▶ Supplied data:
>>
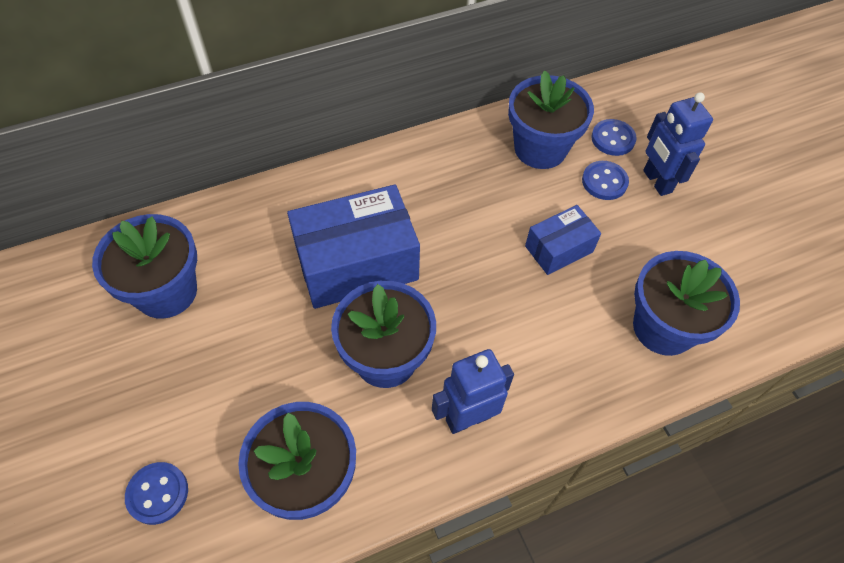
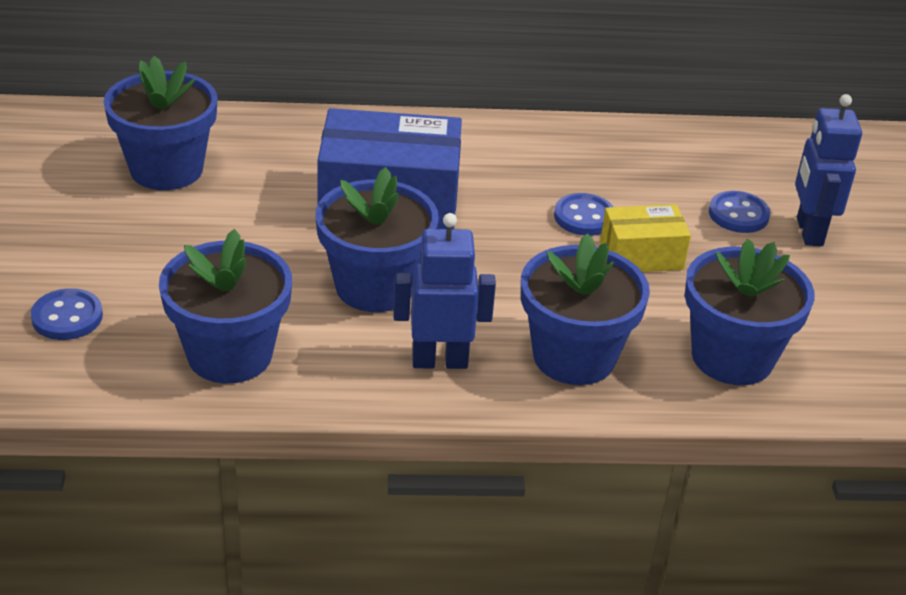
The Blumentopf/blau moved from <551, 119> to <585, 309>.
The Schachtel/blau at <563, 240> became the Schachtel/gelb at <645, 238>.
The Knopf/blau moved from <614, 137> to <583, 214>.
<<
▶ What the exercise asks:
Copy out all lines of the listing above that include "moved".

▶ Answer space:
The Blumentopf/blau moved from <551, 119> to <585, 309>.
The Knopf/blau moved from <614, 137> to <583, 214>.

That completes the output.